> _Assignment_
Up to and including the line with "camera: 75 degrees right, 20 degrees up", return every line from the start of the entries below exactly.

> _Data shown_
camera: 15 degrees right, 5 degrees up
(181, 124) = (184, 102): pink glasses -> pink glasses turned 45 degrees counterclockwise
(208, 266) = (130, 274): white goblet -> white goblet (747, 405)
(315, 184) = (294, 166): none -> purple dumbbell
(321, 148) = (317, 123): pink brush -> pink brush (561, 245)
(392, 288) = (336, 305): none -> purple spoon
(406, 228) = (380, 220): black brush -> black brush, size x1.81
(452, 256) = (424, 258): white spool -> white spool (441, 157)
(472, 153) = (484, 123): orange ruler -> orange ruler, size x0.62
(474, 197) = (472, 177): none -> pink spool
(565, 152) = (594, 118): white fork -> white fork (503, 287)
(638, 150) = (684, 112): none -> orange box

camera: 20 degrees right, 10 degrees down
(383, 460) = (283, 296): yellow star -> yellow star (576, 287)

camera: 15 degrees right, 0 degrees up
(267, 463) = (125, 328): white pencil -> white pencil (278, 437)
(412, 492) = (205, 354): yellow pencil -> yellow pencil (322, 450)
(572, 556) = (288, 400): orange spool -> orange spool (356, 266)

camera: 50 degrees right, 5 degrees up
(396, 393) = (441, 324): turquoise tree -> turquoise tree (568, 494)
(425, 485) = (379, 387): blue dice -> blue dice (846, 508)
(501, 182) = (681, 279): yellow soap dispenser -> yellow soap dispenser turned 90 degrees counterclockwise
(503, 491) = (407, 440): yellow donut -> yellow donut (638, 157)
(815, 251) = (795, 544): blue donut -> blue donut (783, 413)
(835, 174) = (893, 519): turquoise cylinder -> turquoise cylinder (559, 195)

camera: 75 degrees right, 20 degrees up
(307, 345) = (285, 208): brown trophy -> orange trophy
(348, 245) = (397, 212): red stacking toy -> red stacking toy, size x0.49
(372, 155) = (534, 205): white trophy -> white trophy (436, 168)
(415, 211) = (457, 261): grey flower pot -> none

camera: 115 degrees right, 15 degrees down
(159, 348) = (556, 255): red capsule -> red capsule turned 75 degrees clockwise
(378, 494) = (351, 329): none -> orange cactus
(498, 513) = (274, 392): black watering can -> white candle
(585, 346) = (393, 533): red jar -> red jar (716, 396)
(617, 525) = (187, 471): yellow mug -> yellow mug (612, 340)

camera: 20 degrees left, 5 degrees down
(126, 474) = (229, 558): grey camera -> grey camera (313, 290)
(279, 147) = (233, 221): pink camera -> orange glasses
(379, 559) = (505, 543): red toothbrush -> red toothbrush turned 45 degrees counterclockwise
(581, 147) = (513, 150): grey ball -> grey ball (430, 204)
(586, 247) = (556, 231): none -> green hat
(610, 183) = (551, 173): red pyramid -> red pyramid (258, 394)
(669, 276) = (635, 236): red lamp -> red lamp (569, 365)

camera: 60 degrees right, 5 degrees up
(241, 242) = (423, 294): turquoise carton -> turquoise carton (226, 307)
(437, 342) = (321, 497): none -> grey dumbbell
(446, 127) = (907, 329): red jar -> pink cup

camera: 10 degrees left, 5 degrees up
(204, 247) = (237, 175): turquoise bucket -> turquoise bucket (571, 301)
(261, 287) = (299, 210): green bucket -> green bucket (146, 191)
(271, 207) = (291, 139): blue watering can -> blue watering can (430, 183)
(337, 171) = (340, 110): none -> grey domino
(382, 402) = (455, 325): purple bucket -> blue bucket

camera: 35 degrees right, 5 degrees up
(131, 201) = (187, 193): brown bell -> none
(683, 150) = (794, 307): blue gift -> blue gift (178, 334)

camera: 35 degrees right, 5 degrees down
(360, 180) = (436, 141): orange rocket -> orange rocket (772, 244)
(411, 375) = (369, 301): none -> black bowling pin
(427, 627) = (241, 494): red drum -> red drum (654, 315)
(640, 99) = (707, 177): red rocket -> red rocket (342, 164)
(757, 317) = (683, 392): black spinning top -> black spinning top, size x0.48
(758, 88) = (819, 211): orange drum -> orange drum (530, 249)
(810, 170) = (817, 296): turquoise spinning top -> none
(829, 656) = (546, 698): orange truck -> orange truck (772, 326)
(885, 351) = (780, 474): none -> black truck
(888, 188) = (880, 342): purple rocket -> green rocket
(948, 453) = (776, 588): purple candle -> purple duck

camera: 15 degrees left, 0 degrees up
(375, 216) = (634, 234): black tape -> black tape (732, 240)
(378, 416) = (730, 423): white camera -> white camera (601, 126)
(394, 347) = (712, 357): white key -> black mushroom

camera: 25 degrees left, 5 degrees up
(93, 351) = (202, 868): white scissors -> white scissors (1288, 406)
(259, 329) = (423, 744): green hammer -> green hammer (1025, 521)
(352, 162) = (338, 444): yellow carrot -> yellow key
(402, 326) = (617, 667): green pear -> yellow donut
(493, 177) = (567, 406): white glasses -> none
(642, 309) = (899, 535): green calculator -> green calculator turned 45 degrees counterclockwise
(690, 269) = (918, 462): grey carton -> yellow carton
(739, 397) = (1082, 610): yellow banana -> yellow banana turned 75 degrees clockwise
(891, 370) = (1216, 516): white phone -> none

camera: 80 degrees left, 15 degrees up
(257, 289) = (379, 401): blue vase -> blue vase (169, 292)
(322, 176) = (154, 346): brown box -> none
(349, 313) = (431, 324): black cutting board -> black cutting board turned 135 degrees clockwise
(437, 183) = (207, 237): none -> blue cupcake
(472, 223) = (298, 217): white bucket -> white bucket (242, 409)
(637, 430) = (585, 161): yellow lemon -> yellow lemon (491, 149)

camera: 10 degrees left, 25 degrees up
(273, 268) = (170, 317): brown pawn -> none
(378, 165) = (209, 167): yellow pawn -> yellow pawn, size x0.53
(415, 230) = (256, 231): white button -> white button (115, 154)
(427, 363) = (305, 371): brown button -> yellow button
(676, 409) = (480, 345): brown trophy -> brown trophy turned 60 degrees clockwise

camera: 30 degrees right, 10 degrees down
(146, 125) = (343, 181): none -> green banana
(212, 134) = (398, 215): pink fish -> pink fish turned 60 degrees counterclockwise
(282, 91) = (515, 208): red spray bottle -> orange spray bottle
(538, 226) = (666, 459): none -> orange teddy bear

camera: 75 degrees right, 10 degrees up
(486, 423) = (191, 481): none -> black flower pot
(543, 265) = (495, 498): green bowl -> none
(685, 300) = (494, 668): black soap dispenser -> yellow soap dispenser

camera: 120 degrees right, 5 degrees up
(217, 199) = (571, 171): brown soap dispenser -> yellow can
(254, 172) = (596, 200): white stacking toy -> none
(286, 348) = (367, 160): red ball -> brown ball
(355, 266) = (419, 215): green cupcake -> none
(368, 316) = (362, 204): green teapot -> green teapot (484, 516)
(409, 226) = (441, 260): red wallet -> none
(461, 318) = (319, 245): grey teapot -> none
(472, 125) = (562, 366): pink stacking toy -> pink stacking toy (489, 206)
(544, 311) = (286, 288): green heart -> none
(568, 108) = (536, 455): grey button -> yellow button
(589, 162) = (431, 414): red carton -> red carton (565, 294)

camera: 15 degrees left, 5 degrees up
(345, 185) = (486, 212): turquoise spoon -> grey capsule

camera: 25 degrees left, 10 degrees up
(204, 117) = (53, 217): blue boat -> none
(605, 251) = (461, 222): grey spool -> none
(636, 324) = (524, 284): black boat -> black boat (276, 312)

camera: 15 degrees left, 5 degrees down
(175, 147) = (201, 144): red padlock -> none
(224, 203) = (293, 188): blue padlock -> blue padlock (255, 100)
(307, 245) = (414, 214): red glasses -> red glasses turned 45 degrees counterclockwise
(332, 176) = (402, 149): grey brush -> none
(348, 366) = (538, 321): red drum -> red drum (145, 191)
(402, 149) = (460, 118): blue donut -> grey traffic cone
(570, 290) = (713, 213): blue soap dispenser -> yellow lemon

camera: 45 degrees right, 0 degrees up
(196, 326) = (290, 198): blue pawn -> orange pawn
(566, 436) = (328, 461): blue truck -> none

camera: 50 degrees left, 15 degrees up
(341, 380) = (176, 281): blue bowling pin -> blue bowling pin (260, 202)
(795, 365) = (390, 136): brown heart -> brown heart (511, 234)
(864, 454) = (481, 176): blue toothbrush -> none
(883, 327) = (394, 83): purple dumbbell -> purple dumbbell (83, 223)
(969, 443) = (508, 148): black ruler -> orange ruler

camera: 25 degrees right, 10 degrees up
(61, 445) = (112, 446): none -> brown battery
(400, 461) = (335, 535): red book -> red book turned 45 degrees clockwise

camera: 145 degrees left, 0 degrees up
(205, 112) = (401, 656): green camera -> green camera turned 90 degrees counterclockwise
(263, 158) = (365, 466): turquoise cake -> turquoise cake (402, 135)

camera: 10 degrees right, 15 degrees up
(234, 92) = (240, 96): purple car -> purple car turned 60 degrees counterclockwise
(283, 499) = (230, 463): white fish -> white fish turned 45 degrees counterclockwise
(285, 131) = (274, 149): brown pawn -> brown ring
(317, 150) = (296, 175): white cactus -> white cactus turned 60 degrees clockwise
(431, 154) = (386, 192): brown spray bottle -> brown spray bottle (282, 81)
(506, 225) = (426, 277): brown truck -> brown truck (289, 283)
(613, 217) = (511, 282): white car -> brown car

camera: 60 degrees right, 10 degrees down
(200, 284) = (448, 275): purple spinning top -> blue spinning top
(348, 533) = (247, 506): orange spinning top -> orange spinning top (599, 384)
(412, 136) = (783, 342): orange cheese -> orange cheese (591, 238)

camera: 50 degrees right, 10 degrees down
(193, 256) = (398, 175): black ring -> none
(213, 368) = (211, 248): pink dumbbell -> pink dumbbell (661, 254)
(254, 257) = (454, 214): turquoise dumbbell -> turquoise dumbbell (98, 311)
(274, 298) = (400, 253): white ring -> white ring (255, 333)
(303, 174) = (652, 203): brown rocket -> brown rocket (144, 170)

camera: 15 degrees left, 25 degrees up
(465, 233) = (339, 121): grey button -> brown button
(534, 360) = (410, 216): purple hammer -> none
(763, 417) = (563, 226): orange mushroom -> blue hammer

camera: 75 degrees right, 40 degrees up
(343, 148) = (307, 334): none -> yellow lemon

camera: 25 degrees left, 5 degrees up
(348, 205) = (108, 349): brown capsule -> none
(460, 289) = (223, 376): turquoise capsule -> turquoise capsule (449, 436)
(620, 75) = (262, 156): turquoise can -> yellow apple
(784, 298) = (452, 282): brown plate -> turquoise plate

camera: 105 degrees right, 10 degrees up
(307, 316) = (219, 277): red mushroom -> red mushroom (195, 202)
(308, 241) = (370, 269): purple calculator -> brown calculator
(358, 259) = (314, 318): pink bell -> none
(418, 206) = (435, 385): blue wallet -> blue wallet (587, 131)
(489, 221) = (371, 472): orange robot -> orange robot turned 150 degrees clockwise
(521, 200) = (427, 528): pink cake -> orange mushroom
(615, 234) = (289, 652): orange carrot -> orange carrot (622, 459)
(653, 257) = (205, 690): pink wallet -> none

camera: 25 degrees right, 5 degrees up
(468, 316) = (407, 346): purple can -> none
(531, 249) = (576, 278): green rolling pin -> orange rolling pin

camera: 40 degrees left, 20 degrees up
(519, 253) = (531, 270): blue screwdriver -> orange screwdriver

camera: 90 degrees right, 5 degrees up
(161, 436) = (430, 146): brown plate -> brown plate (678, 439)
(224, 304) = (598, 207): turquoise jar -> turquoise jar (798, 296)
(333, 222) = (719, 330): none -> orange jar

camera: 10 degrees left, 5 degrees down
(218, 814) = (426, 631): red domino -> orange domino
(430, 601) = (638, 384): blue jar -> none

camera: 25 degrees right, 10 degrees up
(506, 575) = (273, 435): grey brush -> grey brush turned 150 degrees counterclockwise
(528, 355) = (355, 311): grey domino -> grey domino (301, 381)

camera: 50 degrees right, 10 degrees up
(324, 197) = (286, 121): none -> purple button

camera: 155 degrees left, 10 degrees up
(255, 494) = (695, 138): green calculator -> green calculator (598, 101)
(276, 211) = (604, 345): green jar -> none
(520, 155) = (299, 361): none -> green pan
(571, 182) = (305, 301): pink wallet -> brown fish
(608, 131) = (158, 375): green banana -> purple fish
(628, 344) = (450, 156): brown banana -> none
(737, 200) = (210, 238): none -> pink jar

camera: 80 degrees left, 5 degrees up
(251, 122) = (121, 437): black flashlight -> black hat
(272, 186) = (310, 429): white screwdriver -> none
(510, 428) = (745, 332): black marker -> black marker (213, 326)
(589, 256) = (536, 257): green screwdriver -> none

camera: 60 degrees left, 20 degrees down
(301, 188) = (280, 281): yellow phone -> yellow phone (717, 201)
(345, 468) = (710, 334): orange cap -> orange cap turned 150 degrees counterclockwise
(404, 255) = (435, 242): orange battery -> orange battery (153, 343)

> _Reply to the task_
camera: 15 degrees right, 5 degrees up
(181, 124) = (184, 102): pink glasses -> pink glasses turned 45 degrees counterclockwise
(208, 266) = (130, 274): white goblet -> white goblet (747, 405)
(315, 184) = (294, 166): none -> purple dumbbell
(321, 148) = (317, 123): pink brush -> pink brush (561, 245)
(392, 288) = (336, 305): none -> purple spoon
(406, 228) = (380, 220): black brush -> black brush, size x1.81
(452, 256) = (424, 258): white spool -> white spool (441, 157)
(472, 153) = (484, 123): orange ruler -> orange ruler, size x0.62
(474, 197) = (472, 177): none -> pink spool
(565, 152) = (594, 118): white fork -> white fork (503, 287)
(638, 150) = (684, 112): none -> orange box

camera: 20 degrees right, 10 degrees down
(383, 460) = (283, 296): yellow star -> yellow star (576, 287)

camera: 15 degrees right, 0 degrees up
(267, 463) = (125, 328): white pencil -> white pencil (278, 437)
(412, 492) = (205, 354): yellow pencil -> yellow pencil (322, 450)
(572, 556) = (288, 400): orange spool -> orange spool (356, 266)

camera: 50 degrees right, 5 degrees up
(396, 393) = (441, 324): turquoise tree -> turquoise tree (568, 494)
(425, 485) = (379, 387): blue dice -> blue dice (846, 508)
(501, 182) = (681, 279): yellow soap dispenser -> yellow soap dispenser turned 90 degrees counterclockwise
(503, 491) = (407, 440): yellow donut -> yellow donut (638, 157)
(815, 251) = (795, 544): blue donut -> blue donut (783, 413)
(835, 174) = (893, 519): turquoise cylinder -> turquoise cylinder (559, 195)

camera: 75 degrees right, 20 degrees up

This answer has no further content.